Work out the number of lines in the listing below that include "Activity", and answer with it alone.

^^^^^^^^

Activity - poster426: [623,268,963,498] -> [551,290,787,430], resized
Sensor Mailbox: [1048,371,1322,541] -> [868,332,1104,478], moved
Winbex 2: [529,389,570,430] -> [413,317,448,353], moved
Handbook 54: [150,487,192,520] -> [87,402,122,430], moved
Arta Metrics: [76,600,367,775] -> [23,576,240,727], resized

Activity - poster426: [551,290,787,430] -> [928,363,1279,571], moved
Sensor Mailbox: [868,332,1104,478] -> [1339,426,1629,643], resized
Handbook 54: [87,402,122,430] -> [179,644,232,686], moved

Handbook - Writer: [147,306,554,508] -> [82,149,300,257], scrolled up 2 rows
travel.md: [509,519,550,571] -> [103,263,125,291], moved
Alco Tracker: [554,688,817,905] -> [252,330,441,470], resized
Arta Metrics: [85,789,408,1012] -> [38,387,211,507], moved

^^^^^^^^

> **Result of the task**
2